▶ Work required:
Leave every image out, and print the remaining lines below exactly.

(Coordinate output tasks)
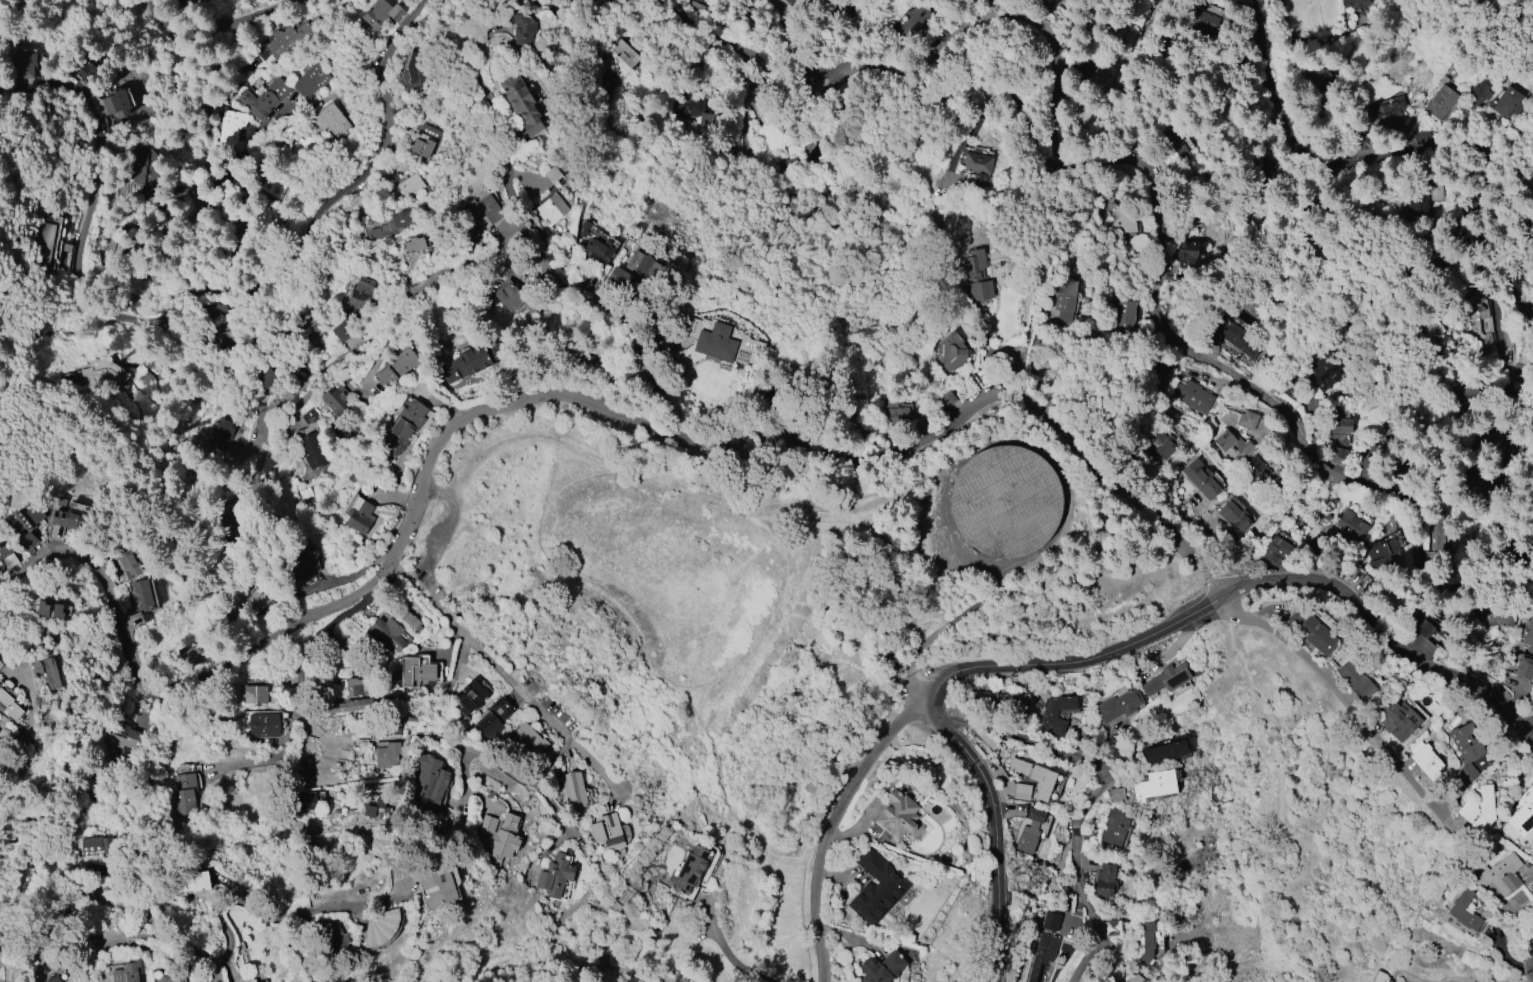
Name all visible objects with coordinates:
building: (788, 1)
building: (1355, 3)
road: (1148, 8)
building: (380, 14)
building: (1195, 17)
road: (219, 20)
building: (909, 21)
building: (523, 30)
road: (786, 36)
road: (105, 40)
building: (283, 40)
road: (736, 50)
building: (619, 58)
building: (22, 61)
building: (1082, 69)
building: (417, 70)
building: (314, 80)
building: (263, 98)
building: (1474, 99)
building: (118, 102)
building: (1442, 102)
building: (1505, 102)
building: (521, 104)
building: (690, 107)
building: (1387, 114)
building: (331, 122)
building: (230, 126)
building: (426, 141)
road: (1064, 142)
building: (1173, 146)
road: (1448, 147)
road: (752, 151)
building: (291, 155)
building: (977, 162)
building: (144, 167)
building: (552, 174)
building: (273, 186)
building: (404, 188)
building: (1423, 203)
building: (551, 210)
building: (480, 211)
building: (1122, 223)
building: (393, 227)
building: (584, 227)
building: (415, 244)
building: (49, 247)
building: (1189, 248)
road: (7, 249)
road: (490, 251)
building: (602, 253)
road: (1497, 258)
building: (1440, 262)
building: (644, 265)
building: (619, 275)
building: (976, 276)
road: (191, 290)
building: (360, 294)
building: (509, 296)
building: (1469, 297)
building: (1064, 300)
building: (1124, 319)
building: (342, 330)
building: (309, 331)
building: (1230, 334)
building: (1463, 339)
building: (716, 342)
building: (1486, 343)
building: (953, 351)
building: (472, 359)
building: (395, 368)
building: (101, 371)
building: (1324, 371)
building: (1192, 396)
road: (532, 400)
building: (945, 400)
building: (339, 401)
building: (897, 412)
road: (125, 417)
building: (1246, 420)
building: (1338, 423)
building: (405, 425)
road: (1290, 425)
road: (1512, 427)
building: (221, 430)
building: (1161, 444)
building: (1231, 447)
building: (312, 449)
building: (1337, 456)
building: (1257, 473)
road: (950, 474)
building: (352, 475)
building: (1200, 478)
building: (1005, 501)
silo: (1007, 501)
building: (74, 515)
building: (359, 515)
building: (1234, 516)
building: (26, 519)
building: (1351, 524)
road: (848, 525)
building: (1436, 532)
road: (1420, 539)
building: (27, 540)
building: (1276, 551)
building: (1381, 551)
building: (37, 555)
building: (6, 558)
building: (127, 560)
building: (303, 567)
road: (1213, 578)
building: (261, 593)
building: (141, 596)
building: (51, 609)
building: (1494, 613)
building: (411, 622)
road: (1386, 631)
building: (1313, 633)
building: (385, 636)
building: (192, 649)
building: (1526, 652)
road: (652, 657)
road: (1074, 657)
building: (0, 665)
building: (416, 670)
building: (48, 671)
road: (510, 675)
building: (1166, 678)
road: (911, 679)
building: (1355, 680)
building: (355, 687)
road: (1330, 688)
building: (255, 694)
building: (474, 694)
road: (302, 695)
building: (1002, 698)
building: (350, 705)
building: (1119, 705)
building: (9, 706)
road: (29, 711)
building: (1055, 713)
building: (494, 718)
building: (1398, 719)
building: (409, 721)
building: (263, 724)
building: (392, 727)
building: (124, 736)
building: (529, 740)
building: (1465, 742)
building: (1164, 752)
building: (388, 756)
road: (489, 758)
building: (1426, 761)
road: (554, 762)
road: (14, 773)
road: (463, 773)
building: (1466, 773)
building: (1035, 777)
building: (430, 784)
building: (1155, 784)
building: (573, 789)
building: (1022, 791)
building: (183, 794)
building: (1116, 794)
road: (1090, 798)
building: (304, 800)
building: (372, 806)
building: (1479, 807)
building: (1522, 812)
road: (559, 814)
building: (894, 815)
road: (1281, 818)
road: (830, 821)
building: (487, 823)
building: (1114, 827)
road: (994, 829)
building: (1032, 830)
building: (607, 832)
building: (1089, 838)
building: (504, 839)
building: (92, 845)
building: (689, 869)
building: (1498, 874)
building: (555, 876)
building: (1104, 880)
building: (191, 881)
building: (436, 887)
building: (875, 889)
building: (1464, 910)
building: (381, 927)
building: (1112, 927)
building: (337, 935)
road: (230, 939)
building: (1147, 941)
building: (1043, 947)
road: (736, 958)
building: (881, 968)
building: (127, 972)
building: (1131, 975)
building: (1380, 977)
building: (54, 978)
building: (168, 979)
building: (260, 981)
building: (264, 981)
building: (1113, 981)
road: (1420, 981)

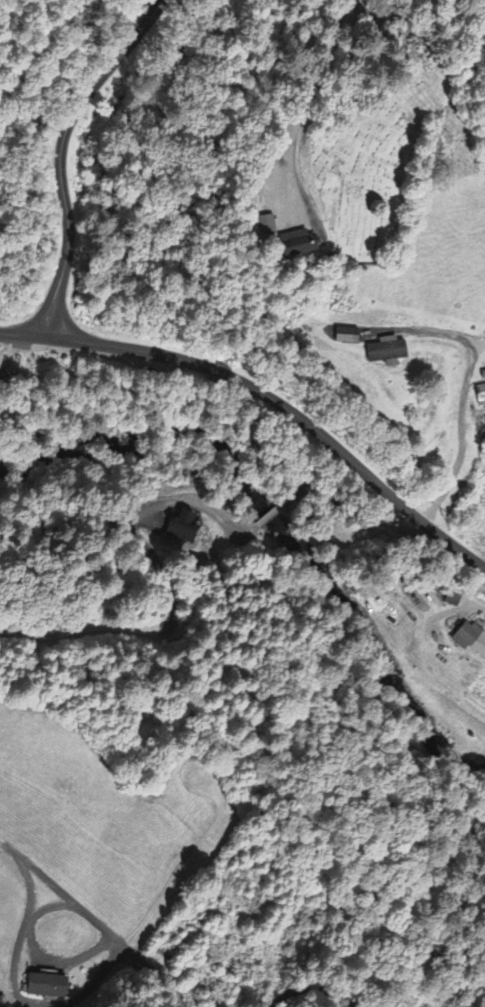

▶ Solution to the exercise:
Name all visible objects with coordinates:
building: (788, 1)
building: (1355, 3)
road: (1148, 8)
building: (380, 14)
building: (1195, 17)
road: (219, 20)
building: (909, 21)
building: (523, 30)
road: (786, 36)
road: (105, 40)
building: (283, 40)
road: (736, 50)
building: (619, 58)
building: (22, 61)
building: (1082, 69)
building: (417, 70)
building: (314, 80)
building: (263, 98)
building: (1474, 99)
building: (118, 102)
building: (1442, 102)
building: (1505, 102)
building: (521, 104)
building: (690, 107)
building: (1387, 114)
building: (331, 122)
building: (230, 126)
building: (426, 141)
road: (1064, 142)
building: (1173, 146)
road: (1448, 147)
road: (752, 151)
building: (291, 155)
building: (977, 162)
building: (144, 167)
building: (552, 174)
building: (273, 186)
building: (404, 188)
building: (1423, 203)
building: (551, 210)
building: (480, 211)
building: (1122, 223)
building: (393, 227)
building: (584, 227)
building: (415, 244)
building: (49, 247)
building: (1189, 248)
road: (7, 249)
road: (490, 251)
building: (602, 253)
road: (1497, 258)
building: (1440, 262)
building: (644, 265)
building: (619, 275)
building: (976, 276)
road: (191, 290)
building: (360, 294)
building: (509, 296)
building: (1469, 297)
building: (1064, 300)
building: (1124, 319)
building: (342, 330)
building: (309, 331)
building: (1230, 334)
building: (1463, 339)
building: (716, 342)
building: (1486, 343)
building: (953, 351)
building: (472, 359)
building: (395, 368)
building: (101, 371)
building: (1324, 371)
building: (1192, 396)
road: (532, 400)
building: (945, 400)
building: (339, 401)
building: (897, 412)
road: (125, 417)
building: (1246, 420)
building: (1338, 423)
building: (405, 425)
road: (1290, 425)
road: (1512, 427)
building: (221, 430)
building: (1161, 444)
building: (1231, 447)
building: (312, 449)
building: (1337, 456)
building: (1257, 473)
road: (950, 474)
building: (352, 475)
building: (1200, 478)
building: (1005, 501)
silo: (1007, 501)
building: (74, 515)
building: (359, 515)
building: (1234, 516)
building: (26, 519)
building: (1351, 524)
road: (848, 525)
building: (1436, 532)
road: (1420, 539)
building: (27, 540)
building: (1276, 551)
building: (1381, 551)
building: (37, 555)
building: (6, 558)
building: (127, 560)
building: (303, 567)
road: (1213, 578)
building: (261, 593)
building: (141, 596)
building: (51, 609)
building: (1494, 613)
building: (411, 622)
road: (1386, 631)
building: (1313, 633)
building: (385, 636)
building: (192, 649)
building: (1526, 652)
road: (652, 657)
road: (1074, 657)
building: (0, 665)
building: (416, 670)
building: (48, 671)
road: (510, 675)
building: (1166, 678)
road: (911, 679)
building: (1355, 680)
building: (355, 687)
road: (1330, 688)
building: (255, 694)
building: (474, 694)
road: (302, 695)
building: (1002, 698)
building: (350, 705)
building: (1119, 705)
building: (9, 706)
road: (29, 711)
building: (1055, 713)
building: (494, 718)
building: (1398, 719)
building: (409, 721)
building: (263, 724)
building: (392, 727)
building: (124, 736)
building: (529, 740)
building: (1465, 742)
building: (1164, 752)
building: (388, 756)
road: (489, 758)
building: (1426, 761)
road: (554, 762)
road: (14, 773)
road: (463, 773)
building: (1466, 773)
building: (1035, 777)
building: (430, 784)
building: (1155, 784)
building: (573, 789)
building: (1022, 791)
building: (183, 794)
building: (1116, 794)
road: (1090, 798)
building: (304, 800)
building: (372, 806)
building: (1479, 807)
building: (1522, 812)
road: (559, 814)
building: (894, 815)
road: (1281, 818)
road: (830, 821)
building: (487, 823)
building: (1114, 827)
road: (994, 829)
building: (1032, 830)
building: (607, 832)
building: (1089, 838)
building: (504, 839)
building: (92, 845)
building: (689, 869)
building: (1498, 874)
building: (555, 876)
building: (1104, 880)
building: (191, 881)
building: (436, 887)
building: (875, 889)
building: (1464, 910)
building: (381, 927)
building: (1112, 927)
building: (337, 935)
road: (230, 939)
building: (1147, 941)
building: (1043, 947)
road: (736, 958)
building: (881, 968)
building: (127, 972)
building: (1131, 975)
building: (1380, 977)
building: (54, 978)
building: (168, 979)
building: (260, 981)
building: (264, 981)
building: (1113, 981)
road: (1420, 981)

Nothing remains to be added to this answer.